• TASK OBJECTIVE: Retype, word for word, each line between the lines holding "The camera went 20 degrees right" and "The RED TAPE", inclusive, and leave the rest of the data alone.

Colored object listings:
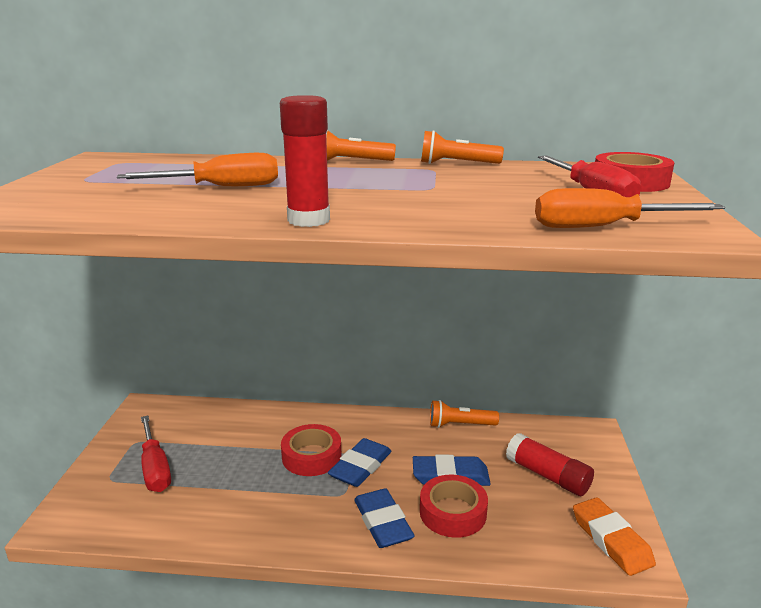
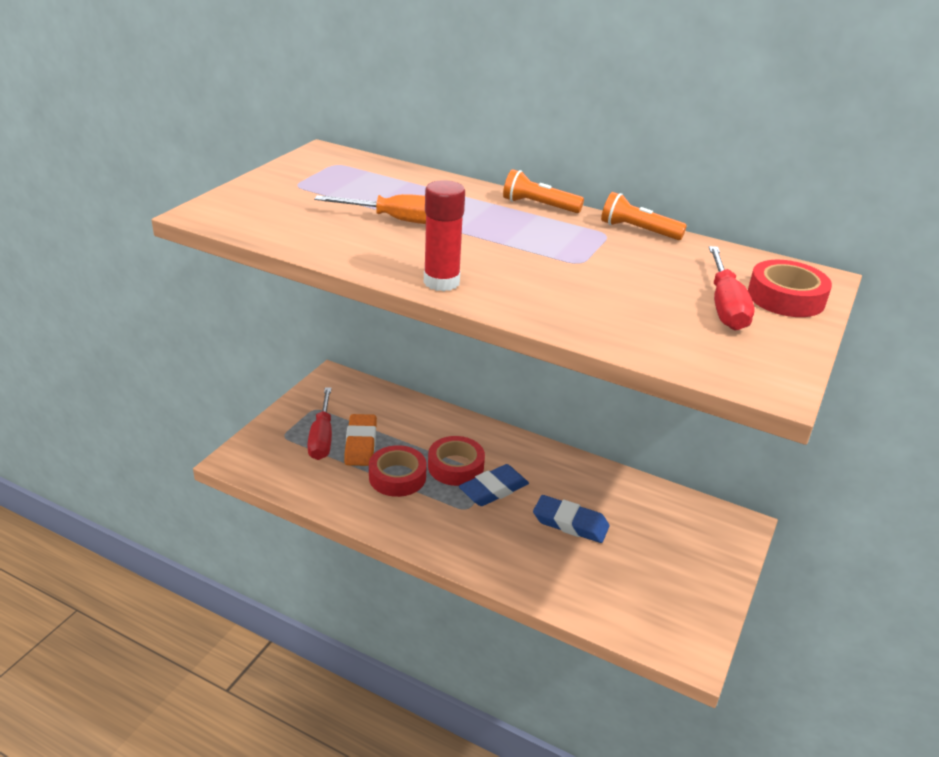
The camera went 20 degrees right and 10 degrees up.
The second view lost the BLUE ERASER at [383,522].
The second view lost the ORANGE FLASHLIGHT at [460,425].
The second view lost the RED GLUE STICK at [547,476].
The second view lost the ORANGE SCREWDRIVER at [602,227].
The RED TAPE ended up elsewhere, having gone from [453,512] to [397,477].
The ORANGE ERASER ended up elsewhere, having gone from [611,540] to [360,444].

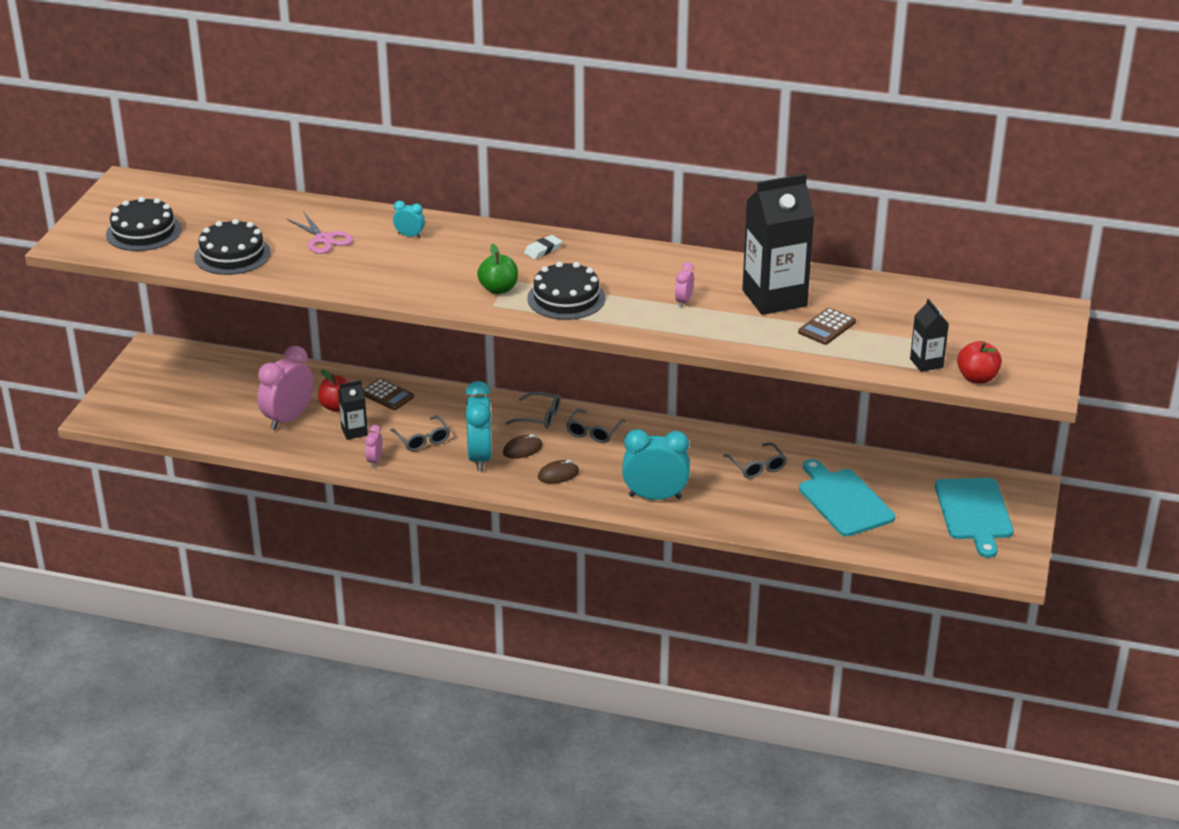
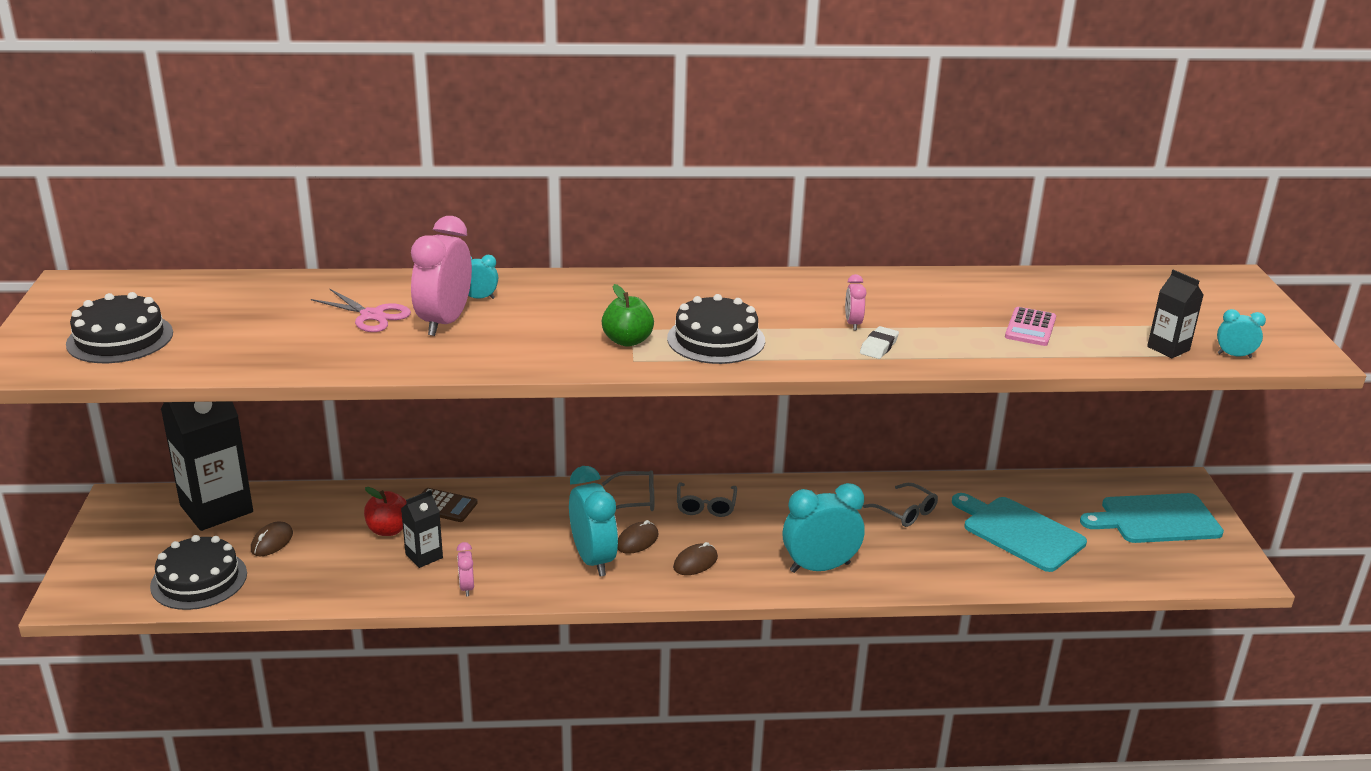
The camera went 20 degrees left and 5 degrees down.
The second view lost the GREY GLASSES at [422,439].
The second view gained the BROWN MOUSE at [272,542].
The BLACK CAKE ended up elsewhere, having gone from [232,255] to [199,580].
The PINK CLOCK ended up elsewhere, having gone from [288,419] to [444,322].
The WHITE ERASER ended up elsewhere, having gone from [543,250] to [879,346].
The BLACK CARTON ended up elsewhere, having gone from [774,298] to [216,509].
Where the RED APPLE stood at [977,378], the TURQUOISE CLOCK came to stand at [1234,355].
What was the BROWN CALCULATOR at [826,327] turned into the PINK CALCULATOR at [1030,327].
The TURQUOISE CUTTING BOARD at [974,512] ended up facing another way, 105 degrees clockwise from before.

* * *

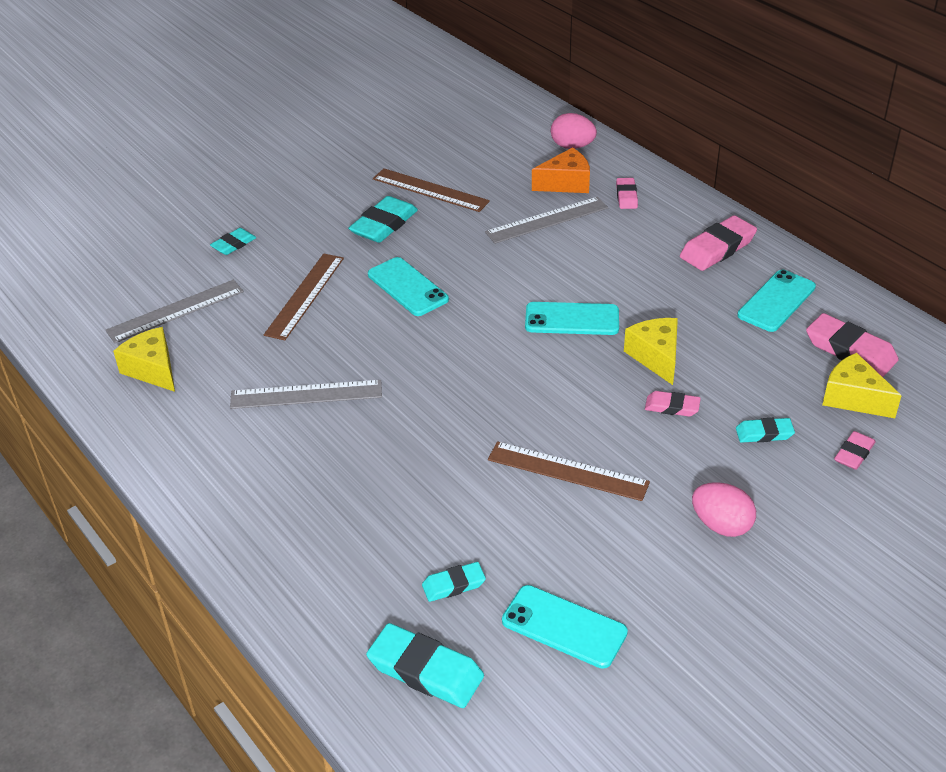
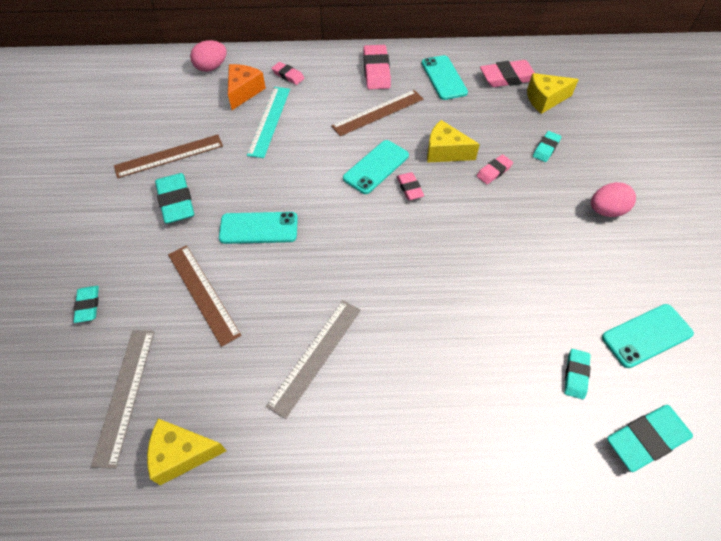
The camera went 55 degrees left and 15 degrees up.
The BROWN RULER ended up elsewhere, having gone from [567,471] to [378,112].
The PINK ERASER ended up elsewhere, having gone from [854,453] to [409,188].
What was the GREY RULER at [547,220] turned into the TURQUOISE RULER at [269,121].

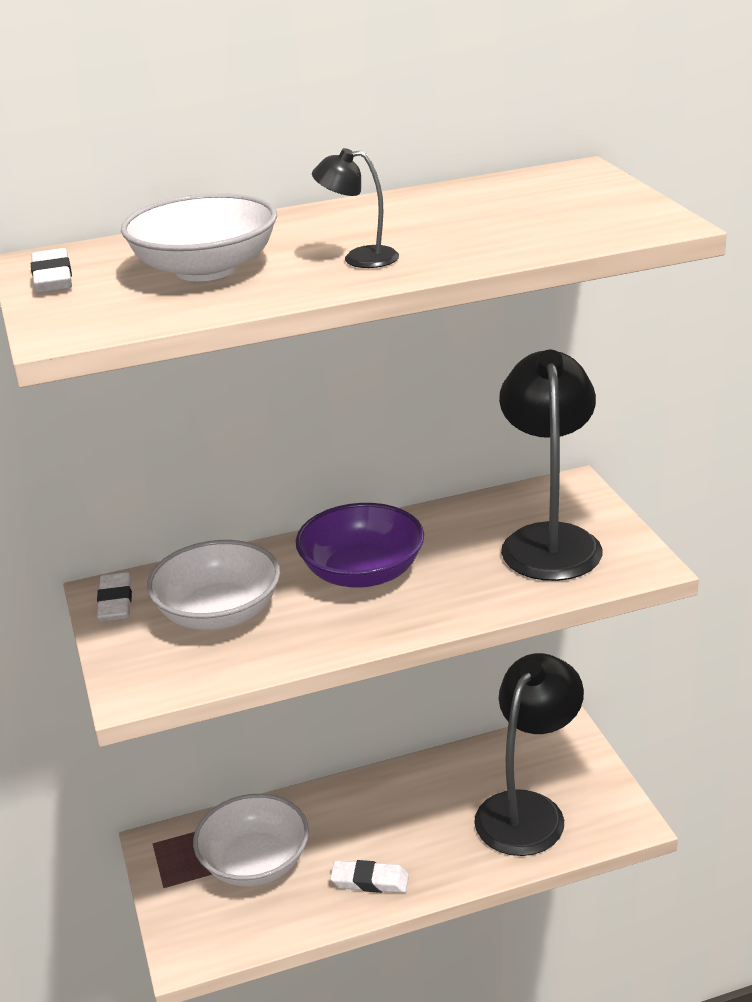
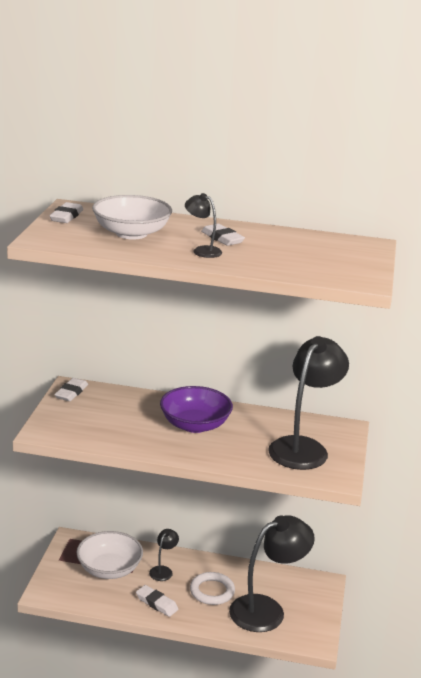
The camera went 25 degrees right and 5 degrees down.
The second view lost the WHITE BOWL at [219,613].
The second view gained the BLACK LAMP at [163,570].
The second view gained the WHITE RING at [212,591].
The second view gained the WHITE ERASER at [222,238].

--

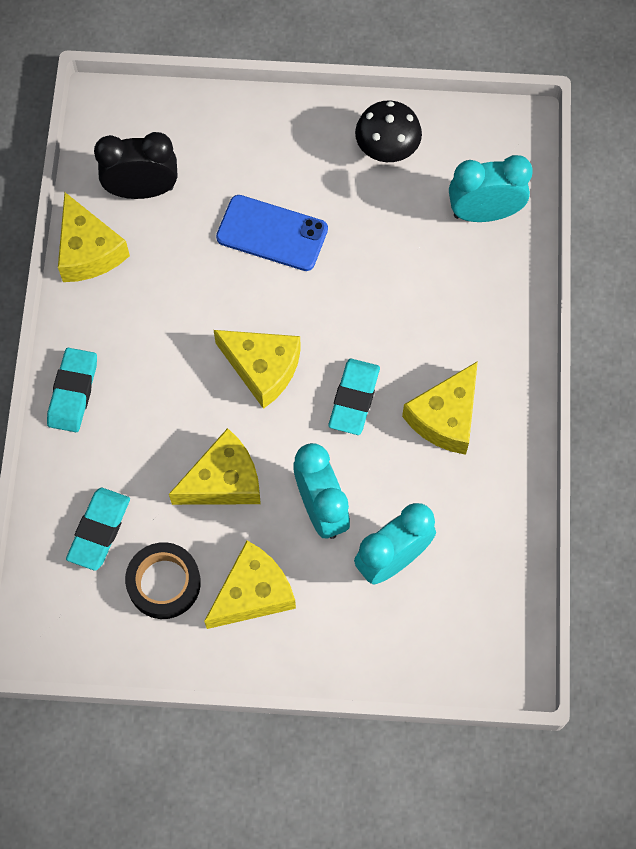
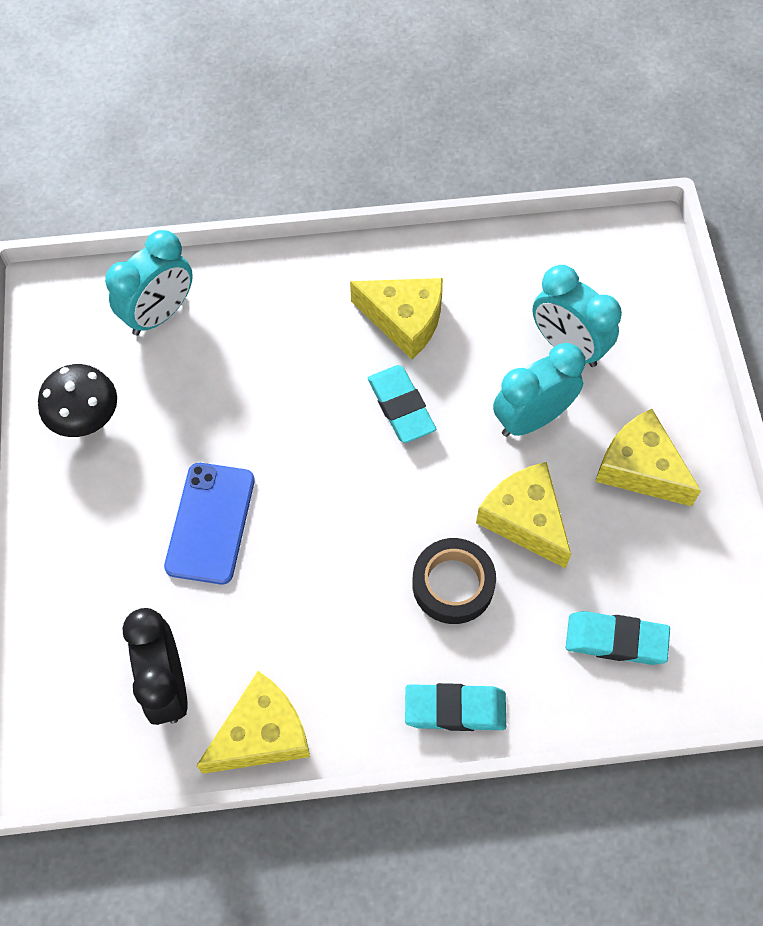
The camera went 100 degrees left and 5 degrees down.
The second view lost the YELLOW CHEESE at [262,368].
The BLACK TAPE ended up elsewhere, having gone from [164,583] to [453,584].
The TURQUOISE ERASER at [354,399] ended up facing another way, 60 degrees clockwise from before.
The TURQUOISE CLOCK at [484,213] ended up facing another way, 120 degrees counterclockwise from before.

• SOLUTION:
The camera went 20 degrees right and 10 degrees up.
The second view lost the BLUE ERASER at [383,522].
The second view lost the ORANGE FLASHLIGHT at [460,425].
The second view lost the RED GLUE STICK at [547,476].
The second view lost the ORANGE SCREWDRIVER at [602,227].
The RED TAPE ended up elsewhere, having gone from [453,512] to [397,477].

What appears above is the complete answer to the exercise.